### Required work
Turn the lines from the one containing "Elena: 8:09 -> 10:56" through the end of the records into a Markdown table with the columns "Row" and "Line", leaving out any blank lines.

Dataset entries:
= = = = = = =
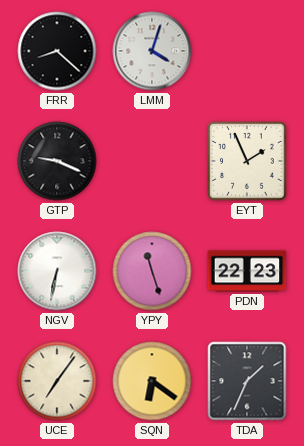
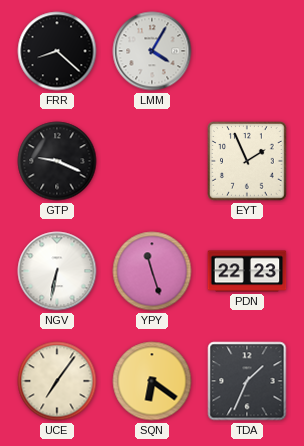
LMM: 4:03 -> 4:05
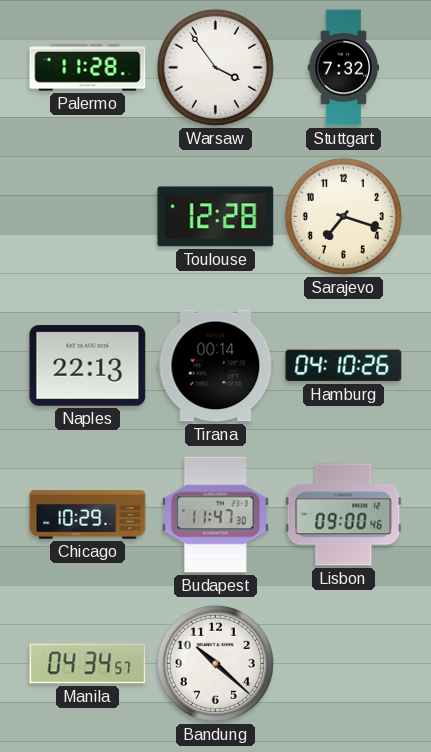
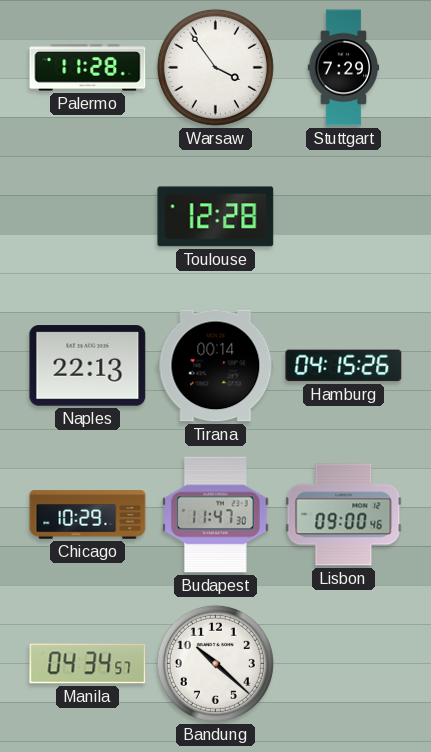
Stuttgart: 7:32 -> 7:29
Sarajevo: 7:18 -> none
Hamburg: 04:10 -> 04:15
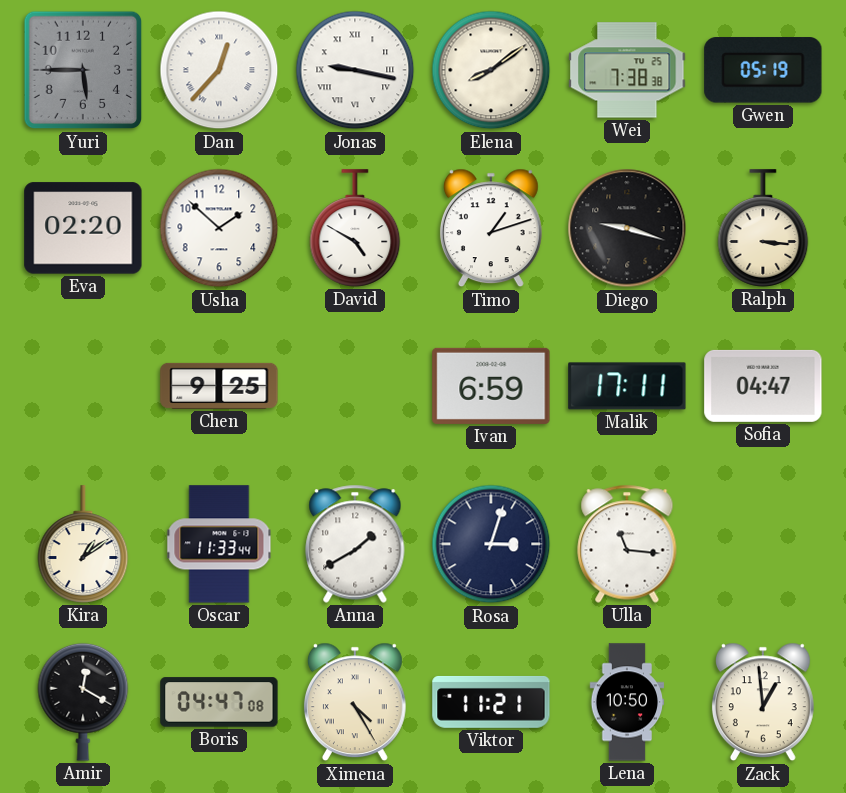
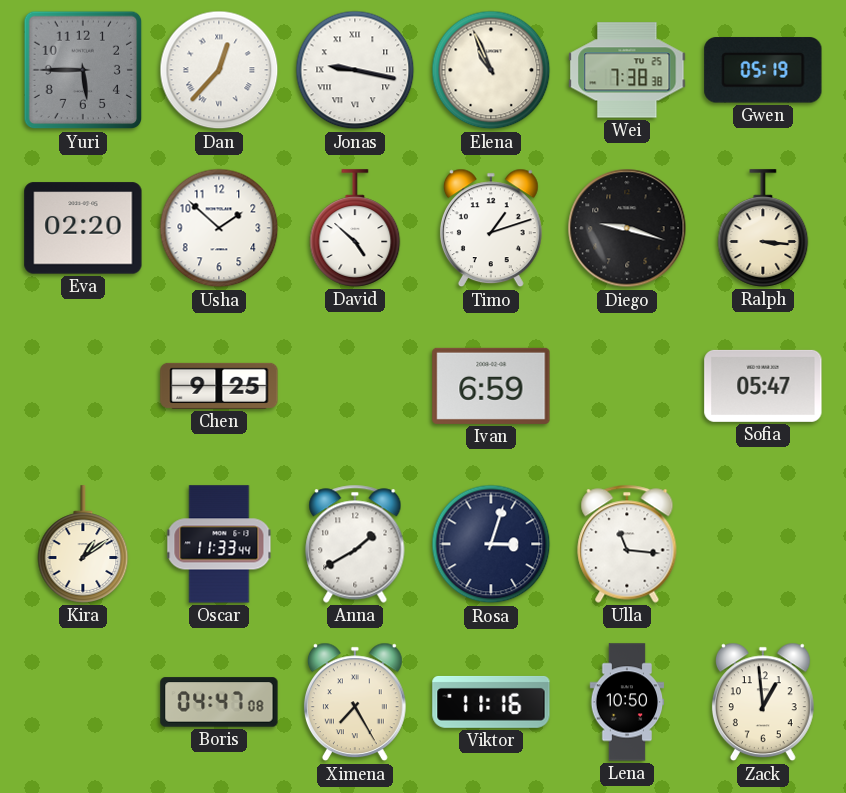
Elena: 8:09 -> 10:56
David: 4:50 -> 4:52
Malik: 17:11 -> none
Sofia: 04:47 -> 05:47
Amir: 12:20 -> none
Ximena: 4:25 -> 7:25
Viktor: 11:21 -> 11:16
= = = = = = =
### Solution
| Row | Line |
|---|---|
| 1 | Elena: 8:09 -> 10:56 |
| 2 | David: 4:50 -> 4:52 |
| 3 | Malik: 17:11 -> none |
| 4 | Sofia: 04:47 -> 05:47 |
| 5 | Amir: 12:20 -> none |
| 6 | Ximena: 4:25 -> 7:25 |
| 7 | Viktor: 11:21 -> 11:16 |